##### Recorded information #####

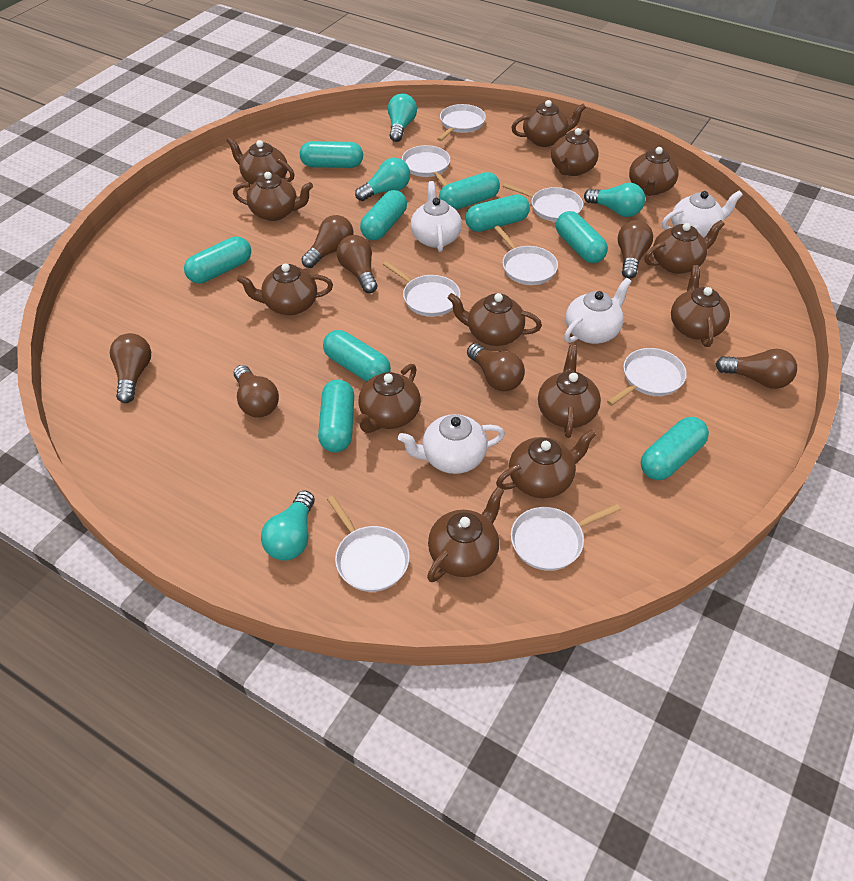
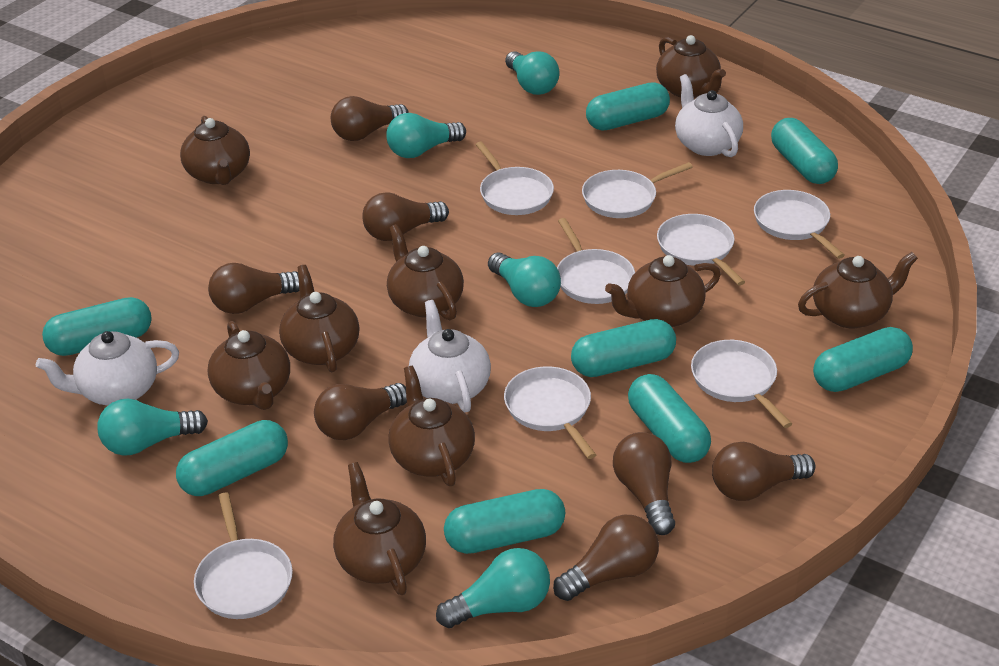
brown teapot: 13 -> 9
turquoise capsule: 9 -> 8
turquoise light bulb: 4 -> 5
white teapot: 4 -> 3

#####

The task:
Set down the entire material verbatim, with each picture left out.

Response to this exercise:
brown teapot: 13 -> 9
turquoise capsule: 9 -> 8
turquoise light bulb: 4 -> 5
white teapot: 4 -> 3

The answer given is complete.